# EXERCISE DESCRIPTION:
Starting at the line with "yellow cheese: [217,166,295,223]" and going on through the line with "yellow pyramid: [140,143,216,212]", reproduce each line in the records below exactly and nothing more.

# DATA:
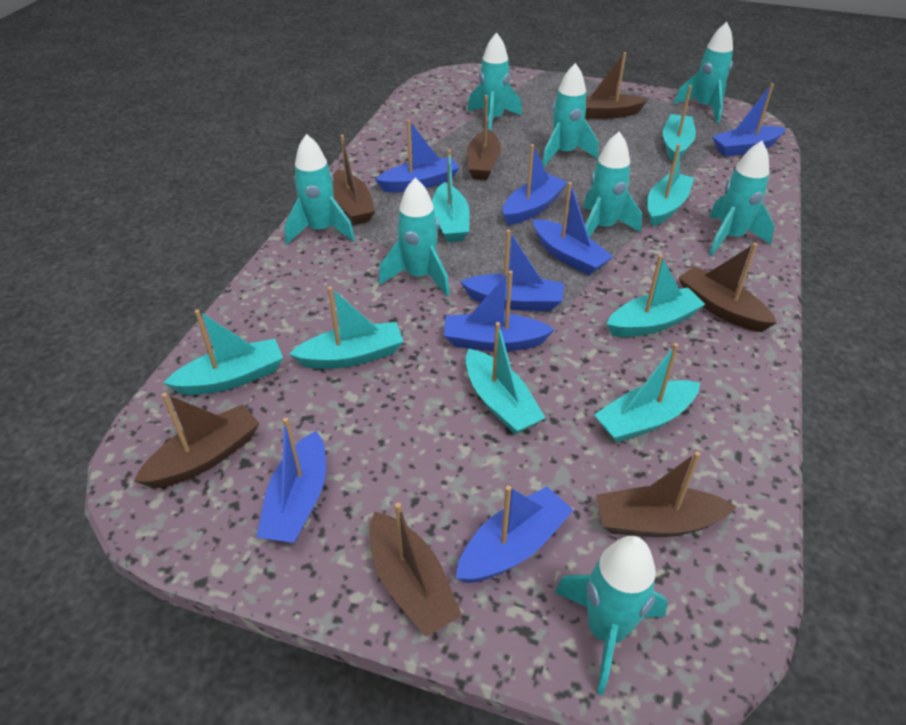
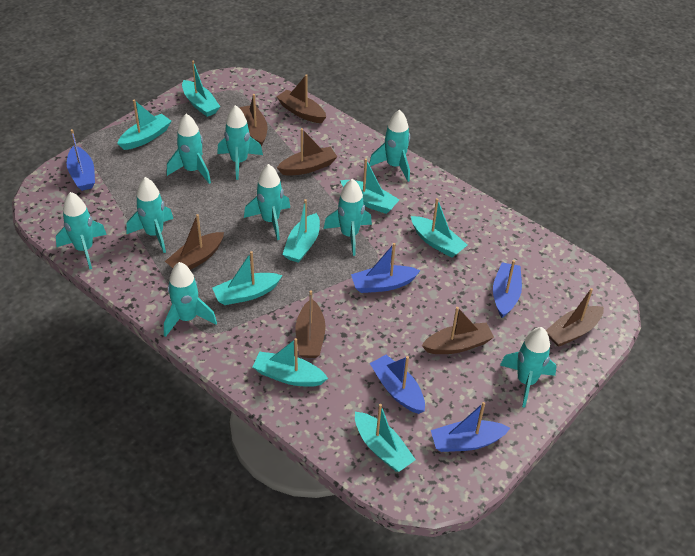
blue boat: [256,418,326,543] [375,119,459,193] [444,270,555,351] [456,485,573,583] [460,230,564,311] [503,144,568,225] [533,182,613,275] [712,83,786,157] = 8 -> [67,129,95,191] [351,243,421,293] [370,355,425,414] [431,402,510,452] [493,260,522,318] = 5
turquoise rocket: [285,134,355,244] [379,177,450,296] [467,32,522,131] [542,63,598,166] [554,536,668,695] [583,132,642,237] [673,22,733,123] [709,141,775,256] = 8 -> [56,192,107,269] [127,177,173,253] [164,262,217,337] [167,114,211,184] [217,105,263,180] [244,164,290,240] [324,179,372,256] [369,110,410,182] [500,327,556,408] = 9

--

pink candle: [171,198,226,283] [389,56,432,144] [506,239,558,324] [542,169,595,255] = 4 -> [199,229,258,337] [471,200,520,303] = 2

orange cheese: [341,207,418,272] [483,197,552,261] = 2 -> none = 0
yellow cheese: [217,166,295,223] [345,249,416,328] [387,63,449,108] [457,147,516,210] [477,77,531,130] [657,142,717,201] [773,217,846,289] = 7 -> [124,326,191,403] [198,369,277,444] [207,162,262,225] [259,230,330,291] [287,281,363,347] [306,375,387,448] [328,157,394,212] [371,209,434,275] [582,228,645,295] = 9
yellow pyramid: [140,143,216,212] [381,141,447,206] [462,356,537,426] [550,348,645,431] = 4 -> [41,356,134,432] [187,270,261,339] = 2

...

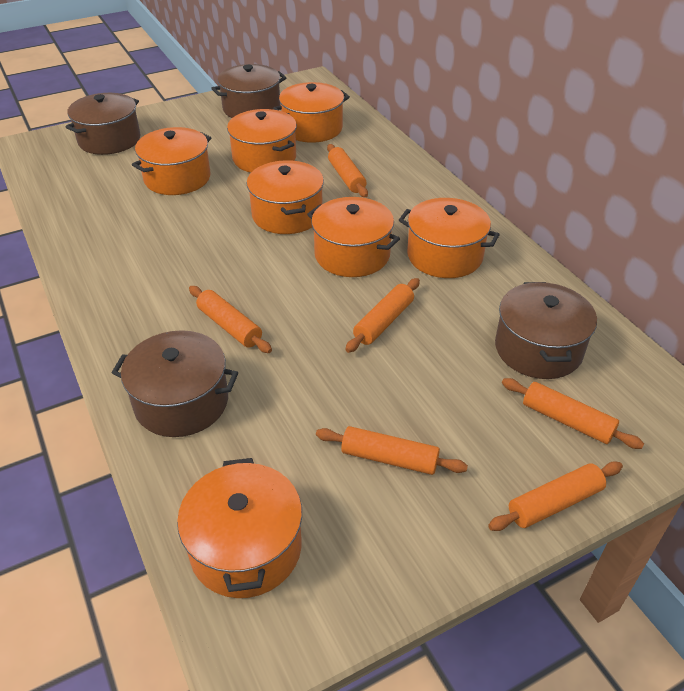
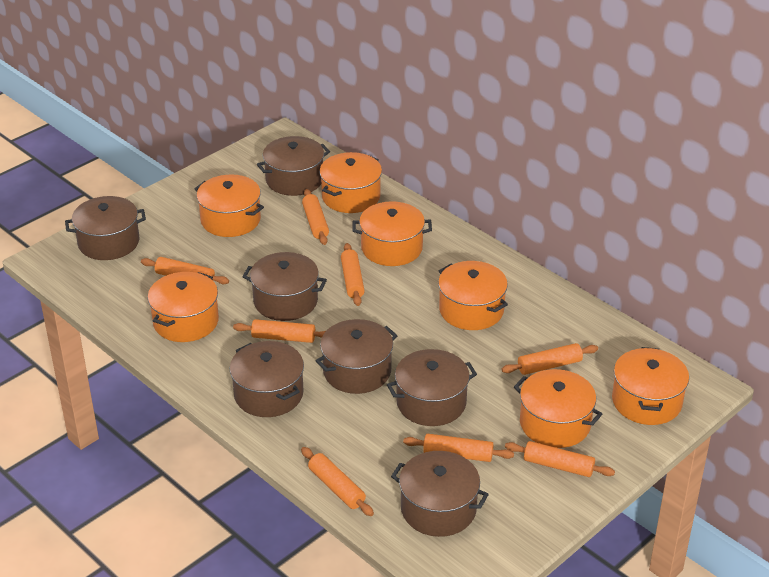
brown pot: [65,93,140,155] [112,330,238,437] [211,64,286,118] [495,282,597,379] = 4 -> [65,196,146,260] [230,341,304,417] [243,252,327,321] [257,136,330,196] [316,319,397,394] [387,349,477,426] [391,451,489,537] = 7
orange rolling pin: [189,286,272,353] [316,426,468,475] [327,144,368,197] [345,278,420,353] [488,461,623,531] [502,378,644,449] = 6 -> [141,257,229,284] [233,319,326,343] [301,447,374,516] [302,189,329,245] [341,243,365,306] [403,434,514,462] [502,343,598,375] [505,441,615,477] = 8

# ANSWER BOX:
yellow cheese: [217,166,295,223] [345,249,416,328] [387,63,449,108] [457,147,516,210] [477,77,531,130] [657,142,717,201] [773,217,846,289] = 7 -> [124,326,191,403] [198,369,277,444] [207,162,262,225] [259,230,330,291] [287,281,363,347] [306,375,387,448] [328,157,394,212] [371,209,434,275] [582,228,645,295] = 9
yellow pyramid: [140,143,216,212] [381,141,447,206] [462,356,537,426] [550,348,645,431] = 4 -> [41,356,134,432] [187,270,261,339] = 2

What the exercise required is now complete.